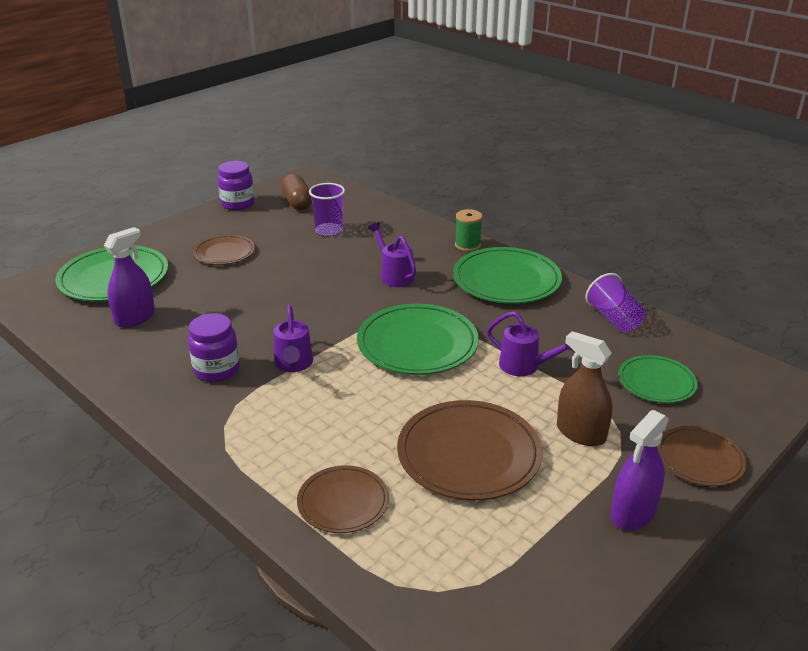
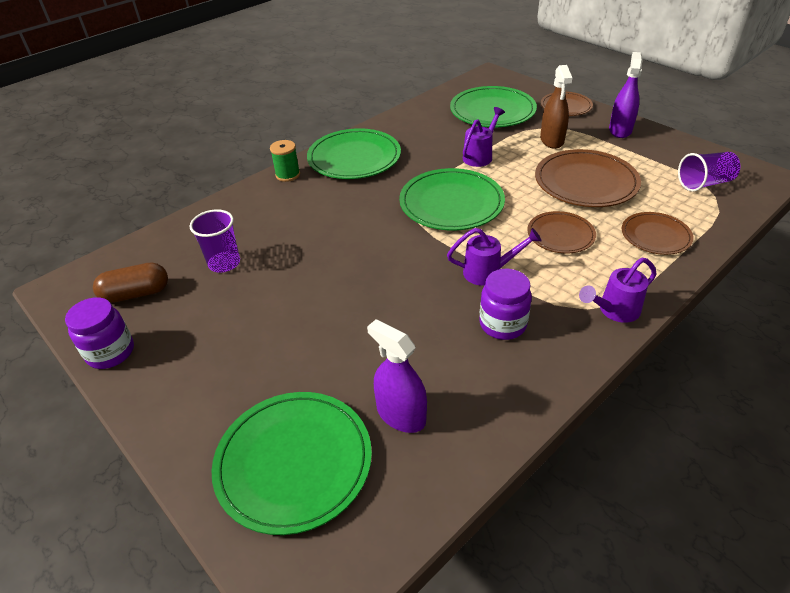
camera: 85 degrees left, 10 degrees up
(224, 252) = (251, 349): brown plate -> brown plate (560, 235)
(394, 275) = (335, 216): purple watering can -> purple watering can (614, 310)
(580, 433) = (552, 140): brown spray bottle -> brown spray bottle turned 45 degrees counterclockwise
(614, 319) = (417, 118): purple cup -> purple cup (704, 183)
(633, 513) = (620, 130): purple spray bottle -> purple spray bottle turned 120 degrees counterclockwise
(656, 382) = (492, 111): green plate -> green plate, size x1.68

* * *

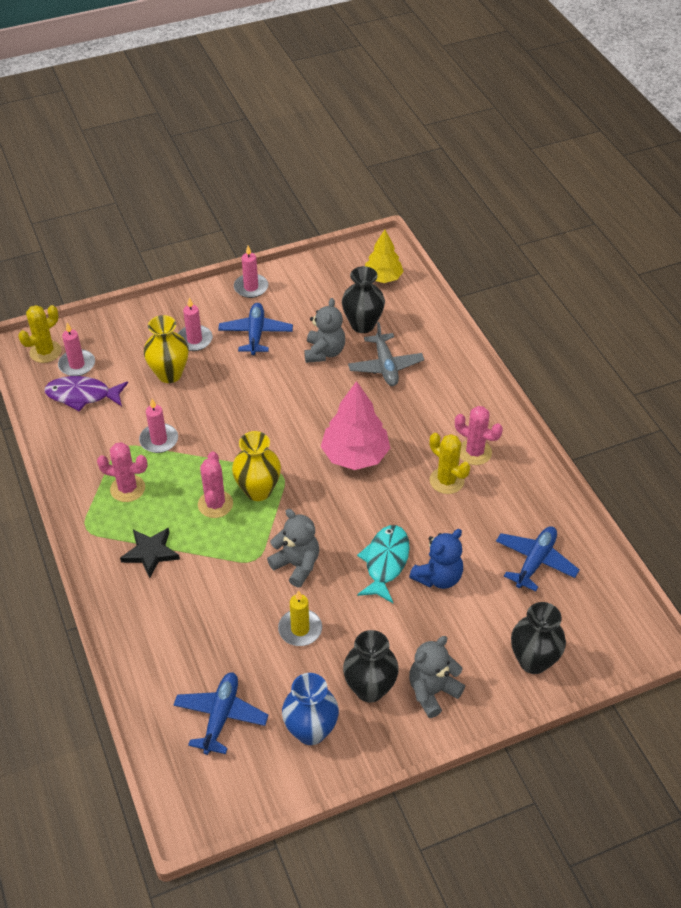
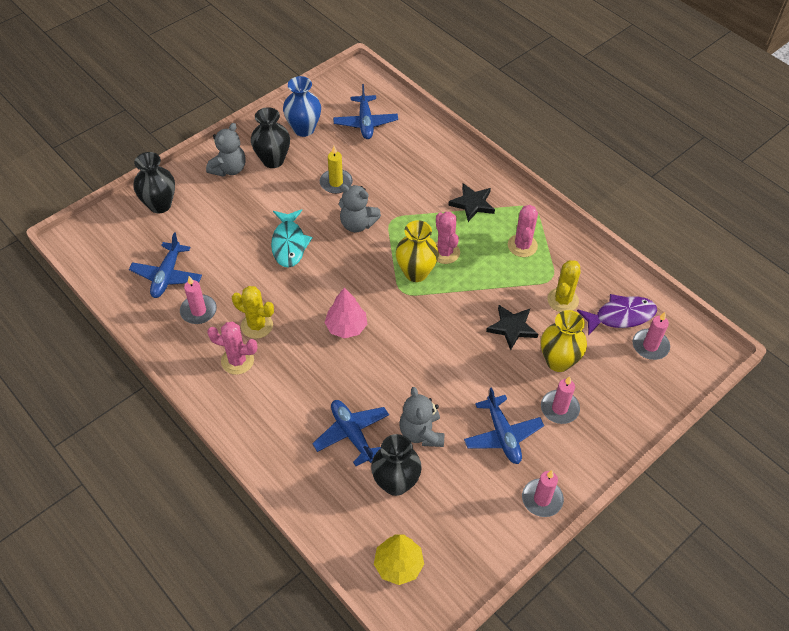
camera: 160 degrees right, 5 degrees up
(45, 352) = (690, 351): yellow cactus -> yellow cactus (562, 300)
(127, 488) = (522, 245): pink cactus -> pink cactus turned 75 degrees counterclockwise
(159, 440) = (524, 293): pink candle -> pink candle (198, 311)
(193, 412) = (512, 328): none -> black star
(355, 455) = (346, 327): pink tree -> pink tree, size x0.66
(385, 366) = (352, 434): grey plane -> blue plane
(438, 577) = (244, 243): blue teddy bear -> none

--

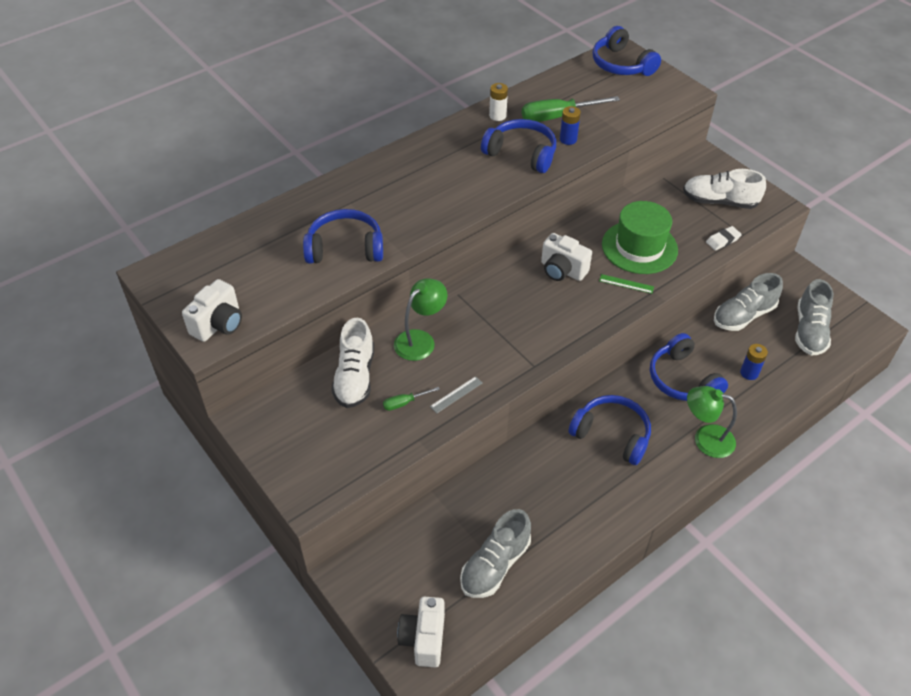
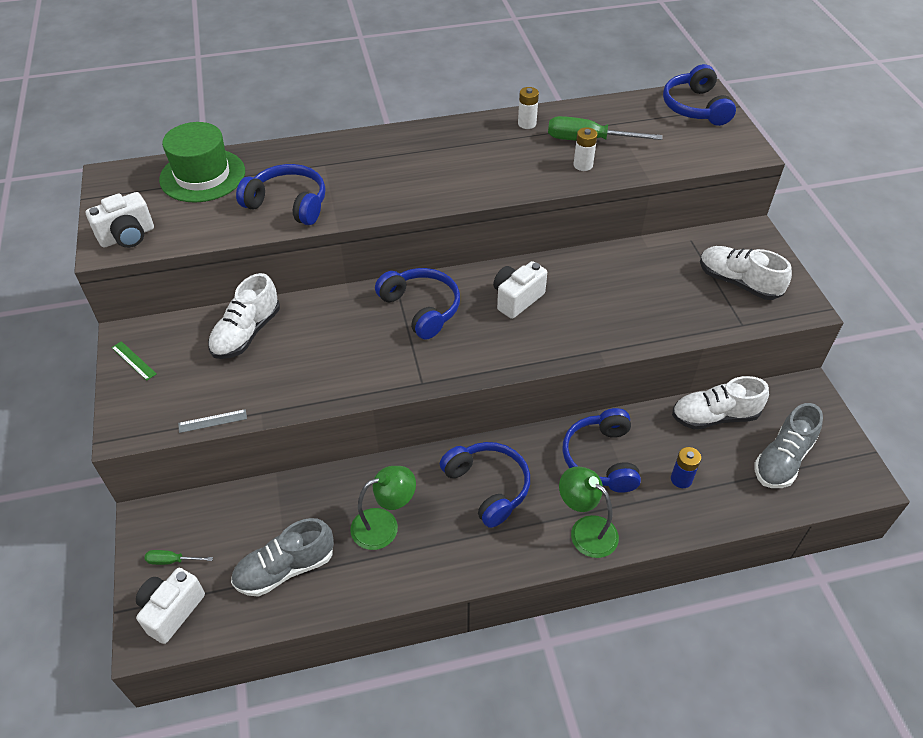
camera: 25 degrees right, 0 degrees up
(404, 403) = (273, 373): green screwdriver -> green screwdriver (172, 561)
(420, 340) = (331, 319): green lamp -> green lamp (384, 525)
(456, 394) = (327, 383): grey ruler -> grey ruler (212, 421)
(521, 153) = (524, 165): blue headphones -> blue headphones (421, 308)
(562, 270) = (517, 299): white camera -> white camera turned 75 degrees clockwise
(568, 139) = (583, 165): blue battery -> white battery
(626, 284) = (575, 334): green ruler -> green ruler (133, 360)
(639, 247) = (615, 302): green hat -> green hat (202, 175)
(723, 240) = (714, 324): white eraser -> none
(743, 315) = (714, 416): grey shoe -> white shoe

**Work to be completed**:
Out of the entries above, write out only the lines between the line holding "(385, 366) = (352, 434): grey" and the line holding "(438, 577) = (244, 243): blue", inclusive, each exactly as given.

**Response**:
(385, 366) = (352, 434): grey plane -> blue plane
(438, 577) = (244, 243): blue teddy bear -> none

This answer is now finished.